Task to complete: Reproduce the lines below exactly. Skip images.

(Spatial reasoning data)
+ + + +
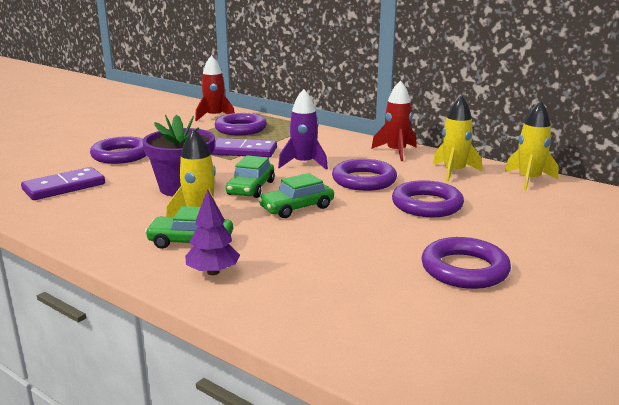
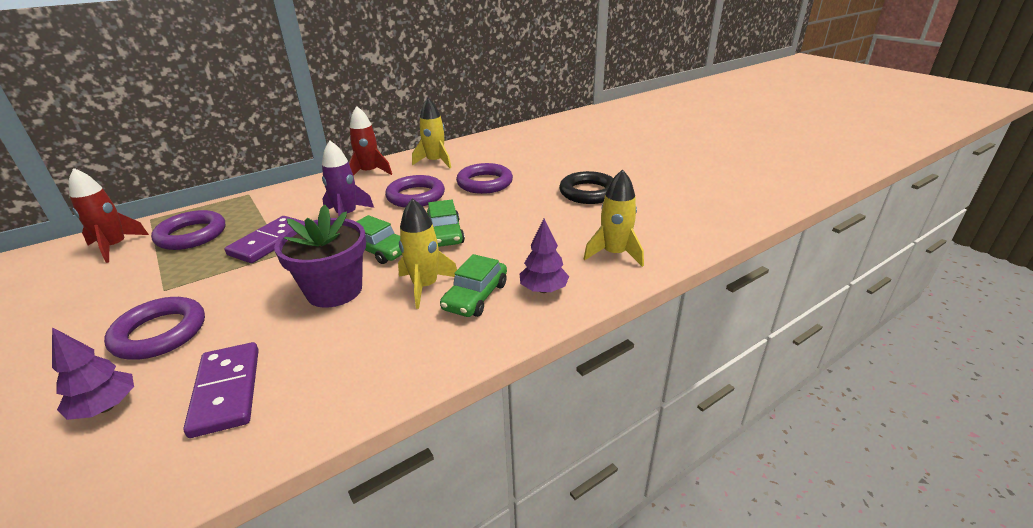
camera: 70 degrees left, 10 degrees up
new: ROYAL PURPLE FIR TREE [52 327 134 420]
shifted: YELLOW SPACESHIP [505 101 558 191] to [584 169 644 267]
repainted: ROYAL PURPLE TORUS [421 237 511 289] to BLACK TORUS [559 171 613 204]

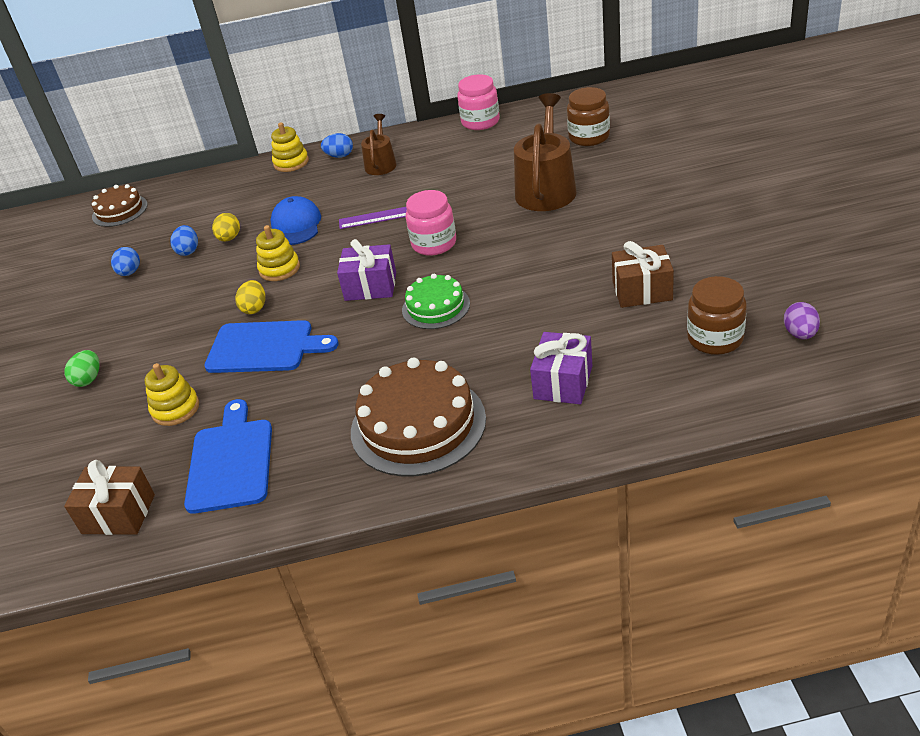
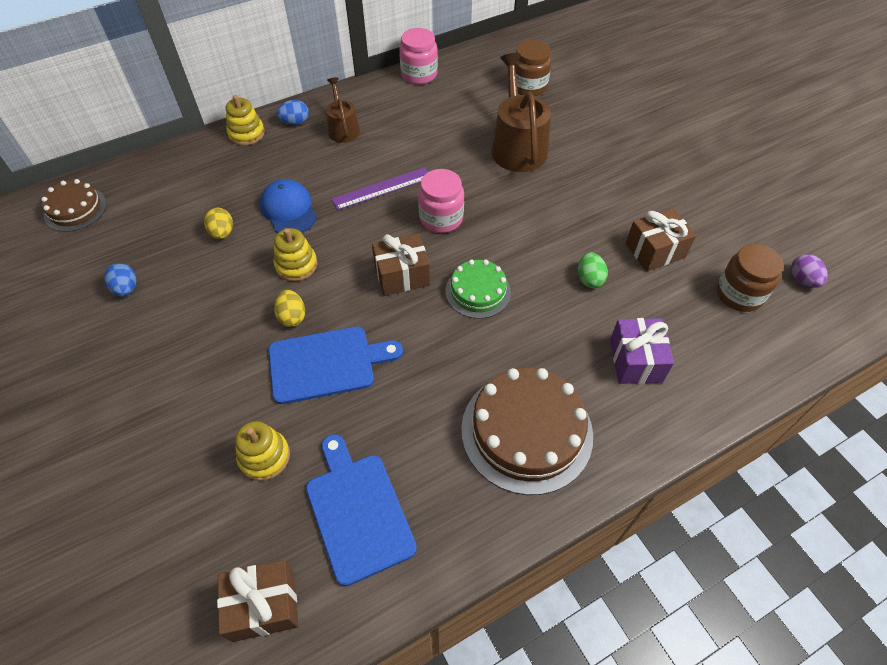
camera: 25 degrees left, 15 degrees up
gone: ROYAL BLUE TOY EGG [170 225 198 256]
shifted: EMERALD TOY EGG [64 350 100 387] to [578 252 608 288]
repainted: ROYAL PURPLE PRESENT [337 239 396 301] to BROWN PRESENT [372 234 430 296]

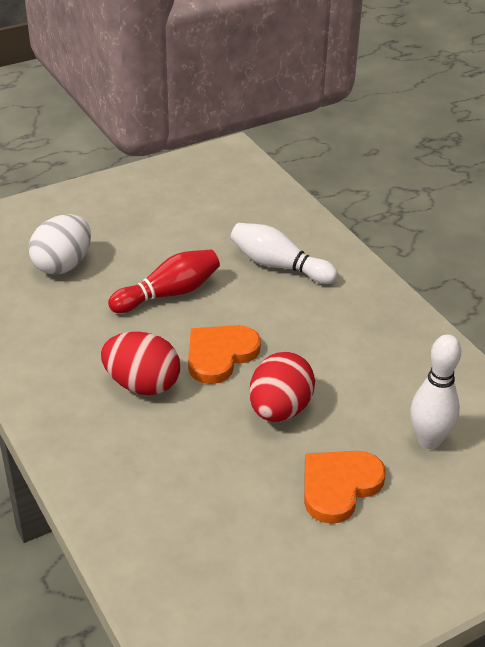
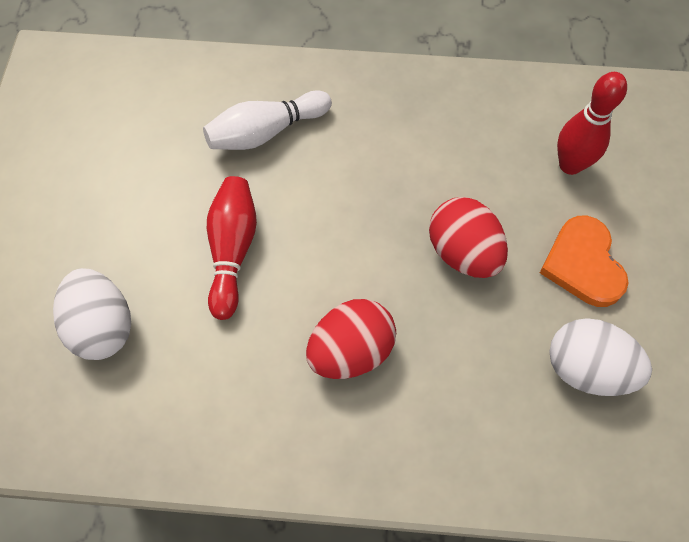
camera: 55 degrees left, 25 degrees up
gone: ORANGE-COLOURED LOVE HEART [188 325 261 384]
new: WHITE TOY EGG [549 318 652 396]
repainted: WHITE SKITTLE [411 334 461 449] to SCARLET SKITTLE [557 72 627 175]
+ + + +
The completed task:
camera: 70 degrees left, 10 degrees up
new: ROYAL PURPLE FIR TREE [52 327 134 420]
shifted: YELLOW SPACESHIP [505 101 558 191] to [584 169 644 267]
repainted: ROYAL PURPLE TORUS [421 237 511 289] to BLACK TORUS [559 171 613 204]

camera: 25 degrees left, 15 degrees up
gone: ROYAL BLUE TOY EGG [170 225 198 256]
shifted: EMERALD TOY EGG [64 350 100 387] to [578 252 608 288]
repainted: ROYAL PURPLE PRESENT [337 239 396 301] to BROWN PRESENT [372 234 430 296]

camera: 55 degrees left, 25 degrees up
gone: ORANGE-COLOURED LOVE HEART [188 325 261 384]
new: WHITE TOY EGG [549 318 652 396]
repainted: WHITE SKITTLE [411 334 461 449] to SCARLET SKITTLE [557 72 627 175]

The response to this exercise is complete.